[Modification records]
——————
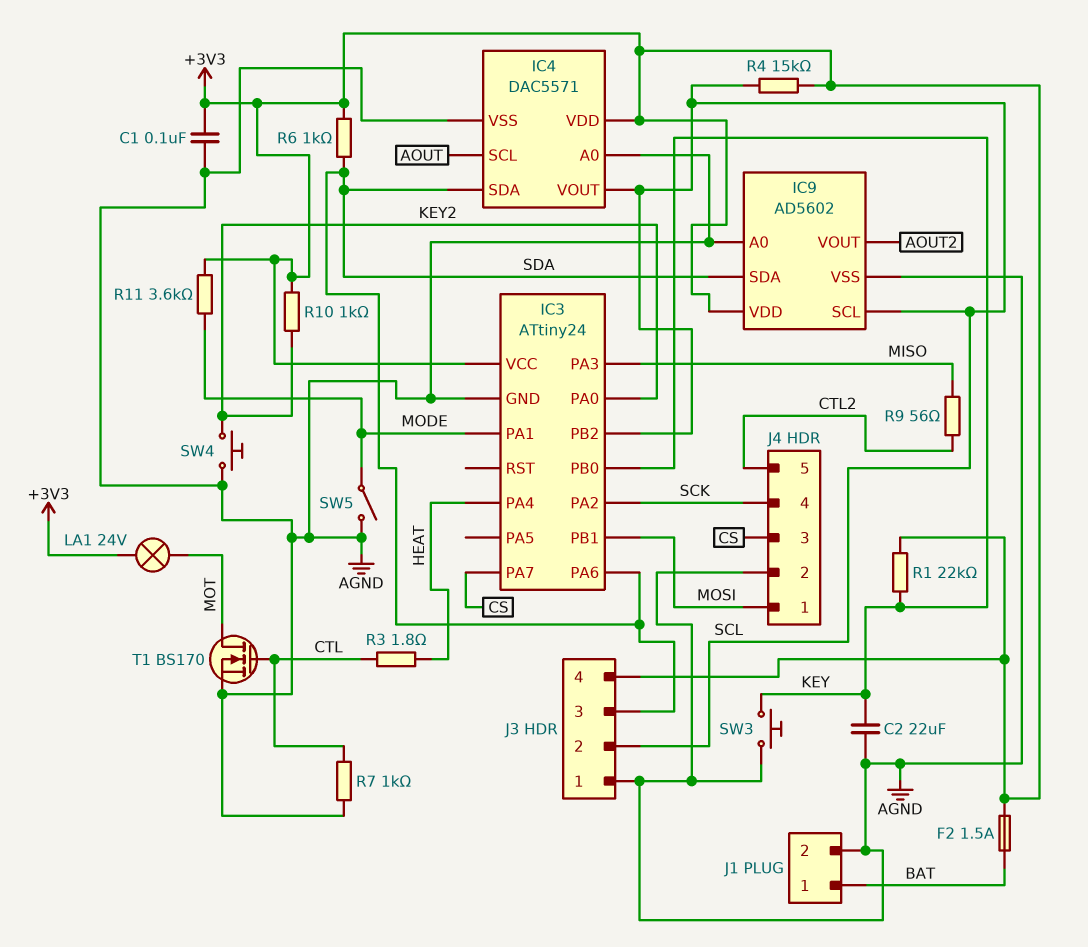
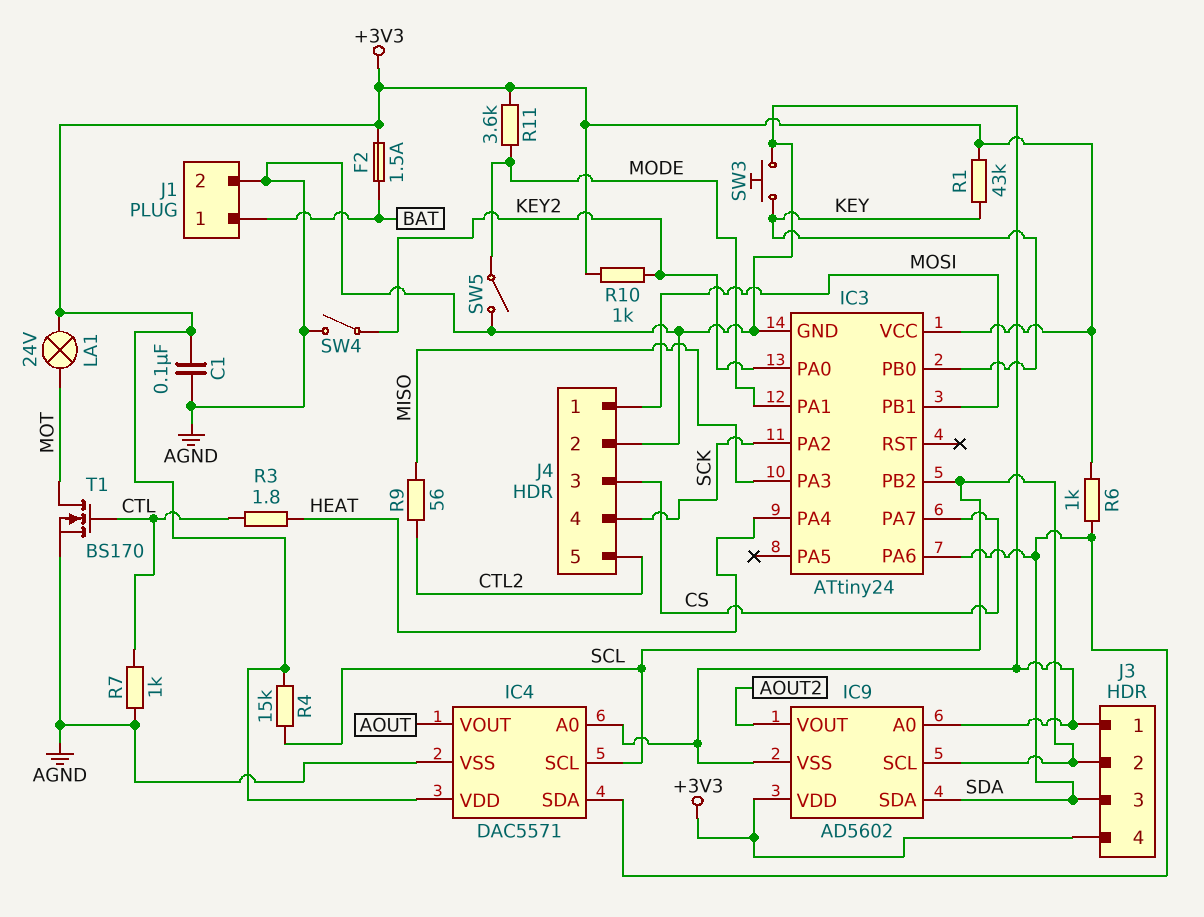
C2: 22uF (AGND, KEY) -> none
IC4 pin SCL: AOUT -> SCL
IC4 pin VOUT: SCL -> AOUT
R1: 22k (+3V3, KEY) -> 43k (+3V3, KEY)
SW4: button (AGND, KEY2) -> switch (AGND, KEY2)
——————
◆ WHAT YOU ARE ASKED TO DO ◆
Only the lines from the one containing "IC4 pin VOUT: SCL -> AOUT" through the end of the records above belong in the output, each exactly as it stands, both ends included.

◆ TASK RESULT ◆
IC4 pin VOUT: SCL -> AOUT
R1: 22k (+3V3, KEY) -> 43k (+3V3, KEY)
SW4: button (AGND, KEY2) -> switch (AGND, KEY2)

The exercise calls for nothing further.